### EXERCISE INSTRUCTIONS
In the listing below, find each line that holds "blue" and list it.

======

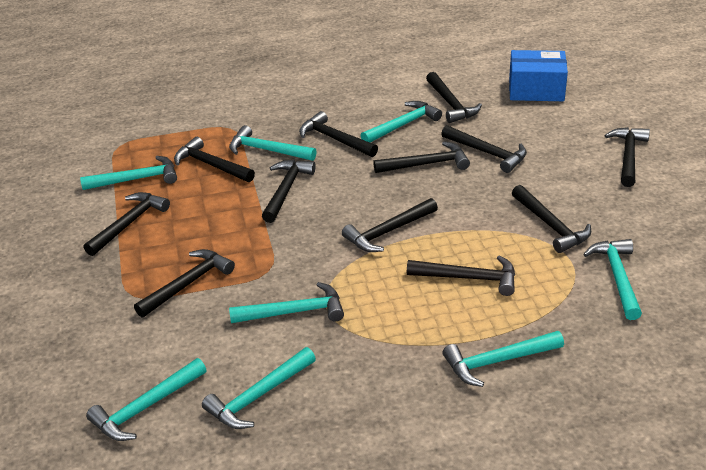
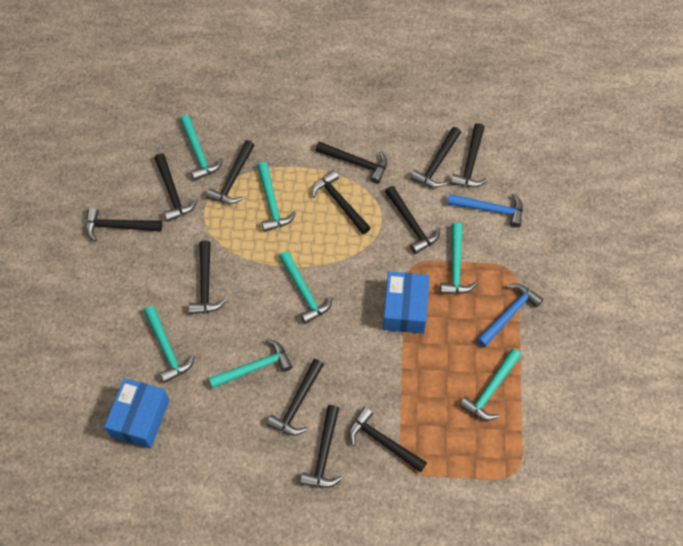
blue box: 1 -> 2
blue hammer: 0 -> 2
turquoise hammer: 8 -> 7

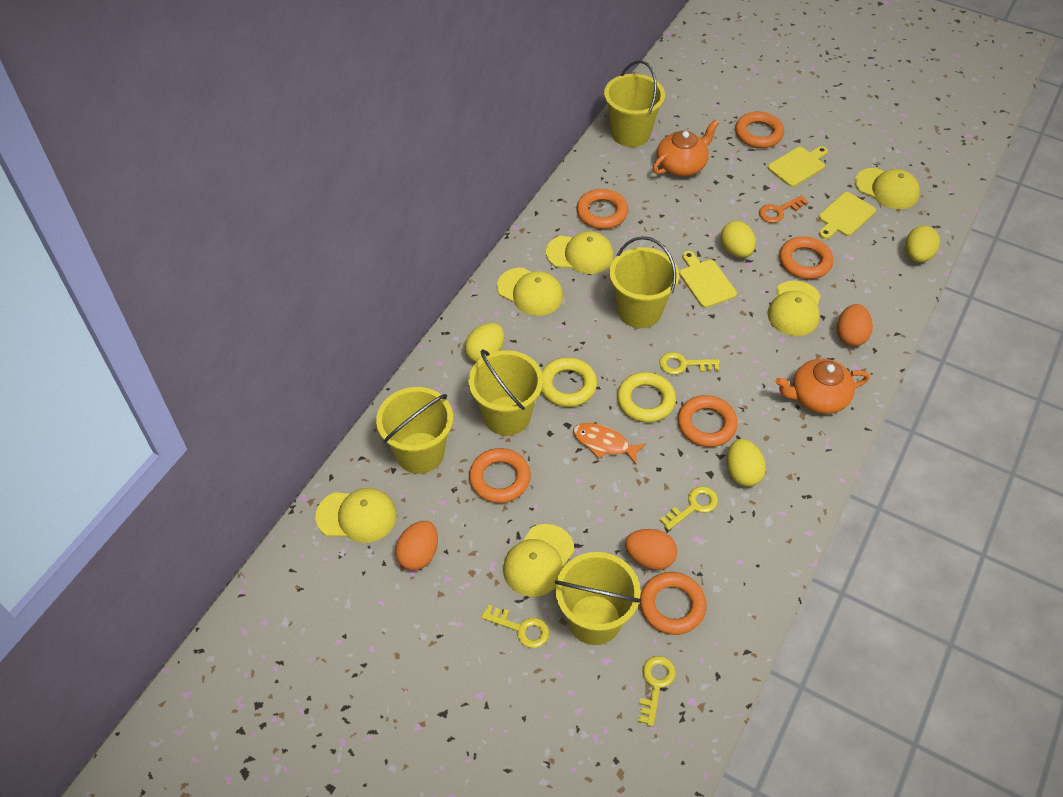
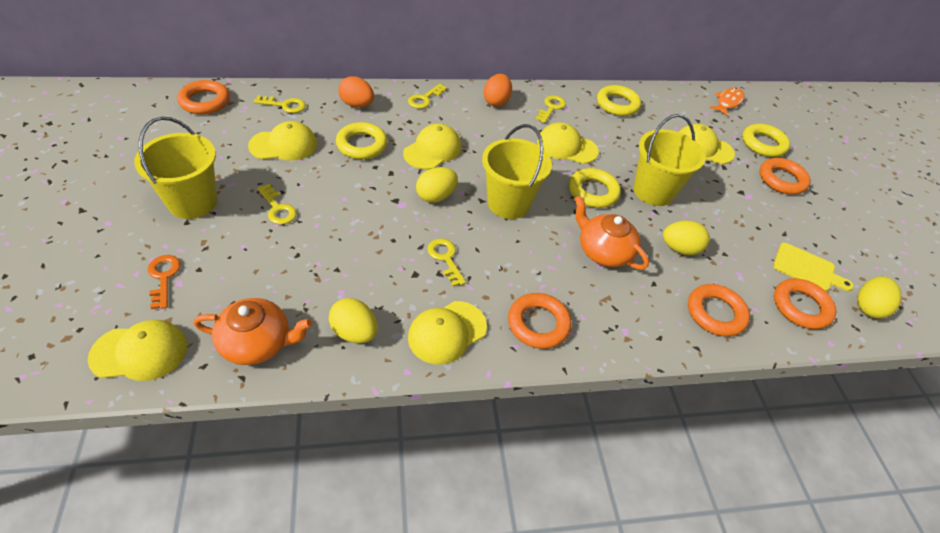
orange egg: 3 -> 2
orange ring: 6 -> 5
yellow bucket: 5 -> 3
yellow cutting board: 3 -> 1
yellow key: 4 -> 5
yellow ring: 2 -> 4

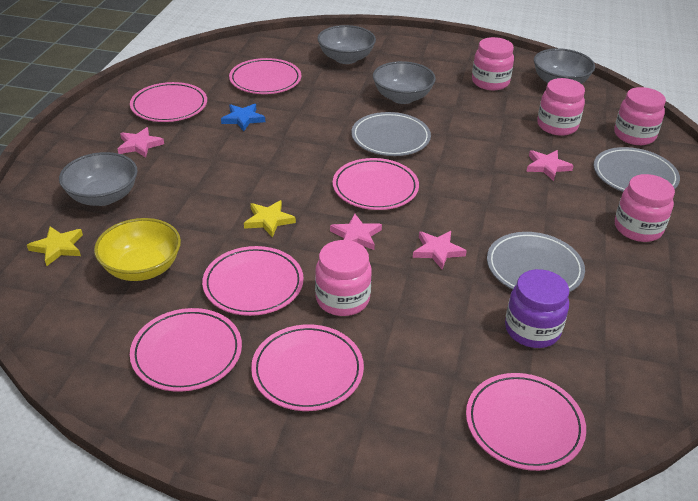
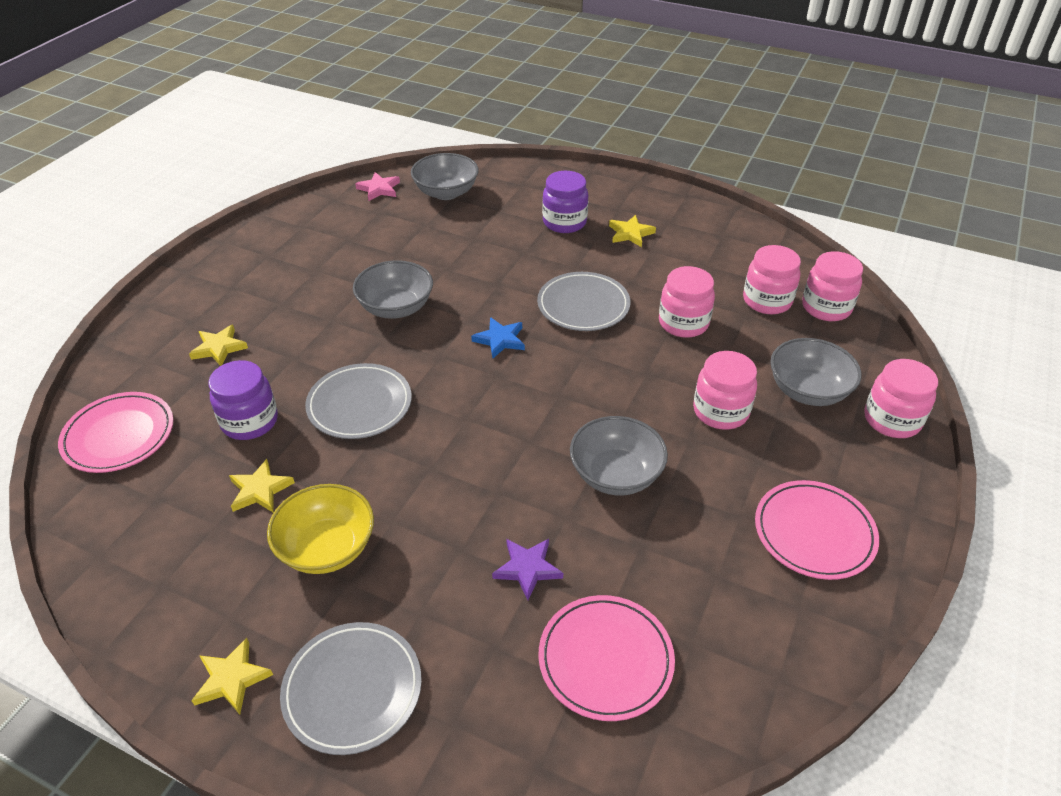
pink plate: 7 -> 3
pink star: 4 -> 1
purple jar: 1 -> 2
purple star: 0 -> 1
yellow star: 2 -> 4

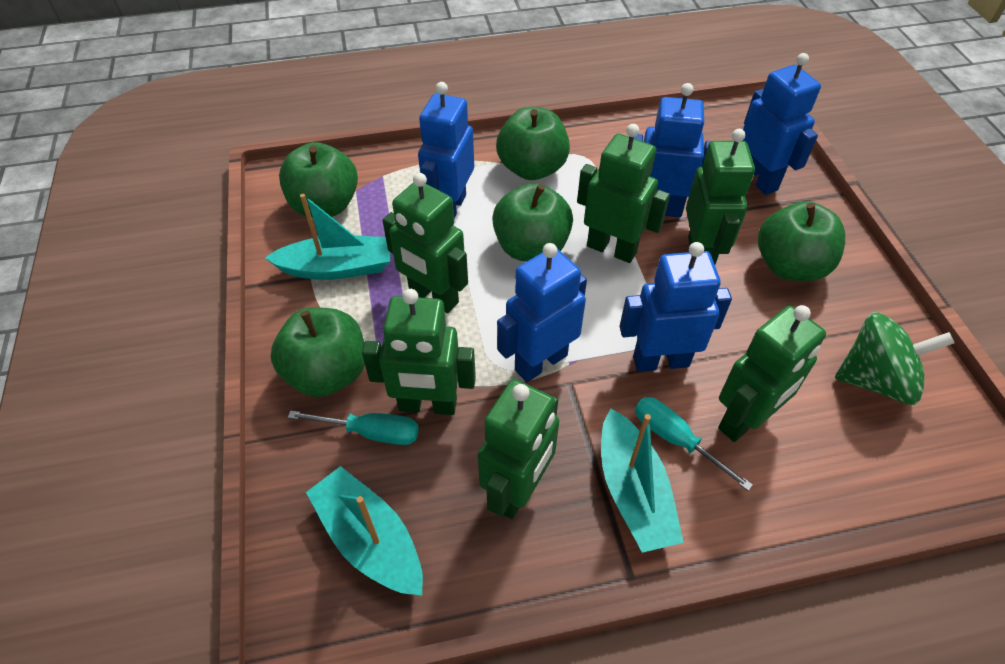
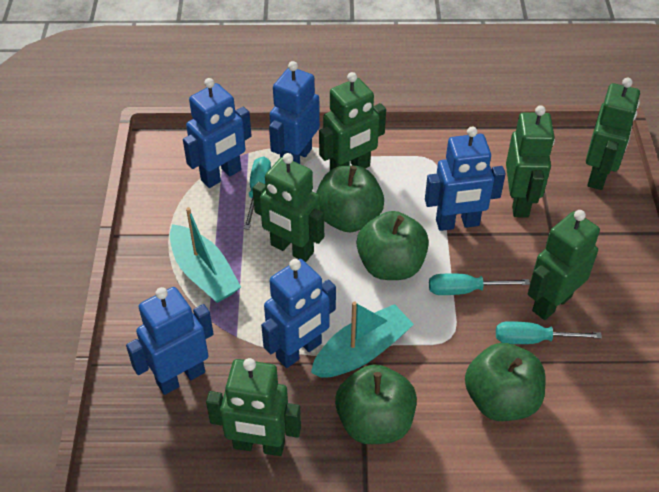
green apple: 5 -> 4
green spinning top: 1 -> 0
turquoise boat: 3 -> 2
turquoise screwdriver: 2 -> 3

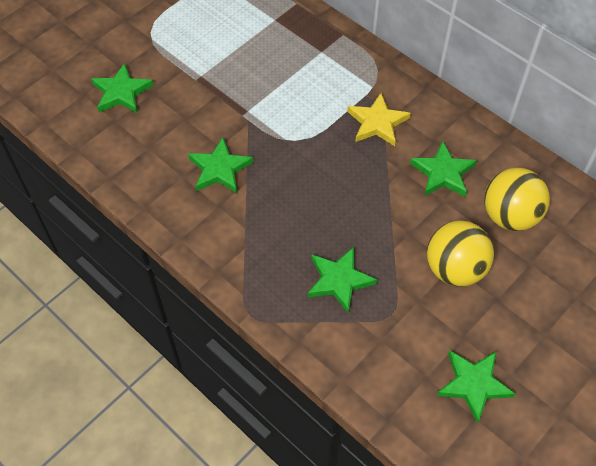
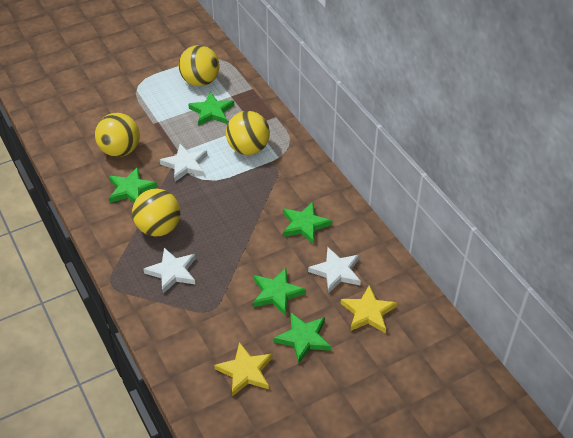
white star: 0 -> 3
yellow ball: 2 -> 4
yellow star: 1 -> 2

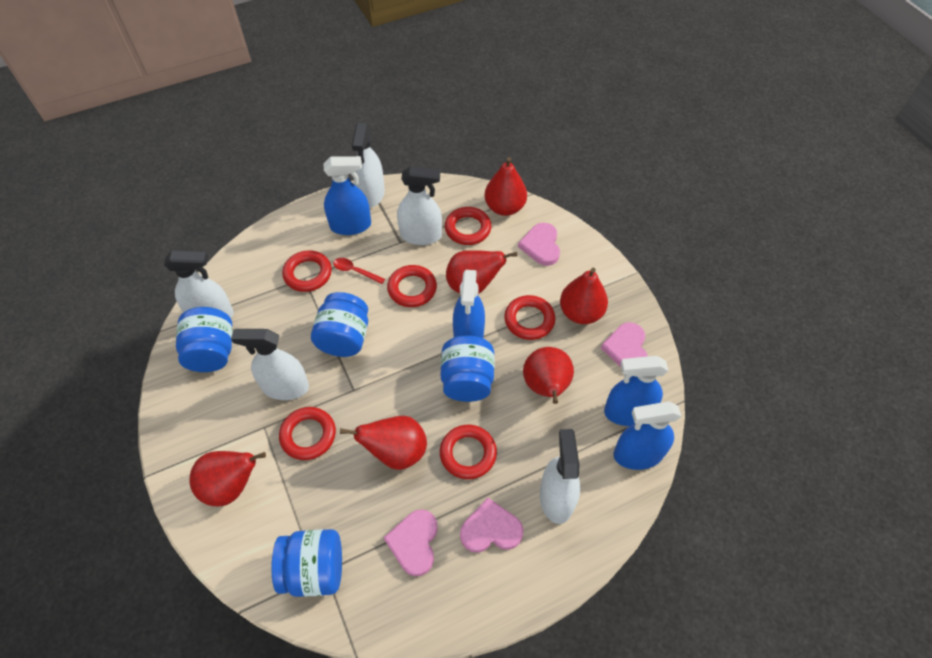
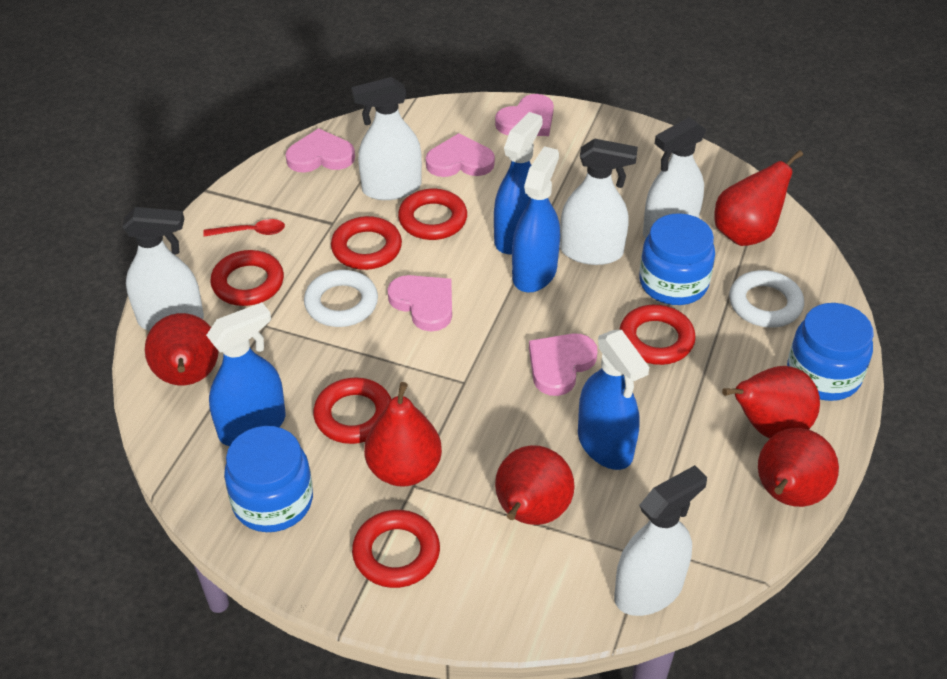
blue jar: 4 -> 3
pink heart: 4 -> 5
white ring: 0 -> 2

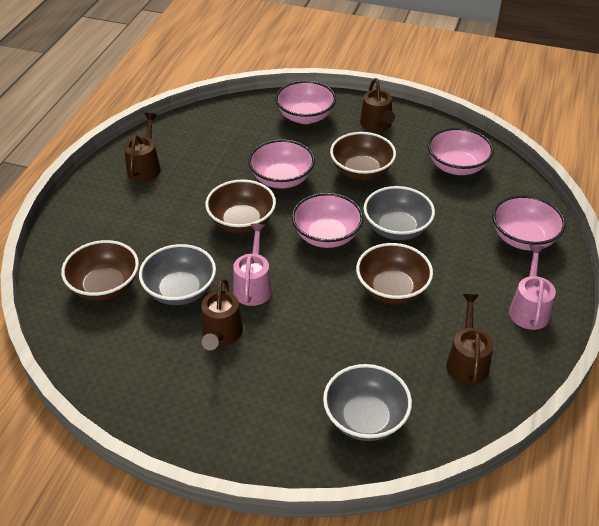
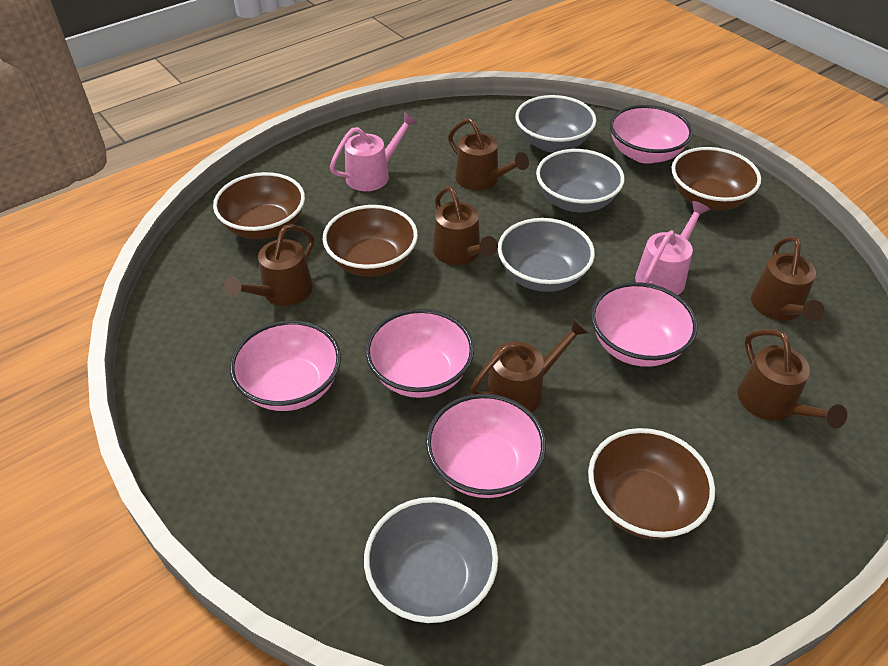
brown watering can: 4 -> 6
grey bowl: 3 -> 4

======

### OUTPUT FOR THIS EXERCISE
blue box: 1 -> 2
blue hammer: 0 -> 2
blue jar: 4 -> 3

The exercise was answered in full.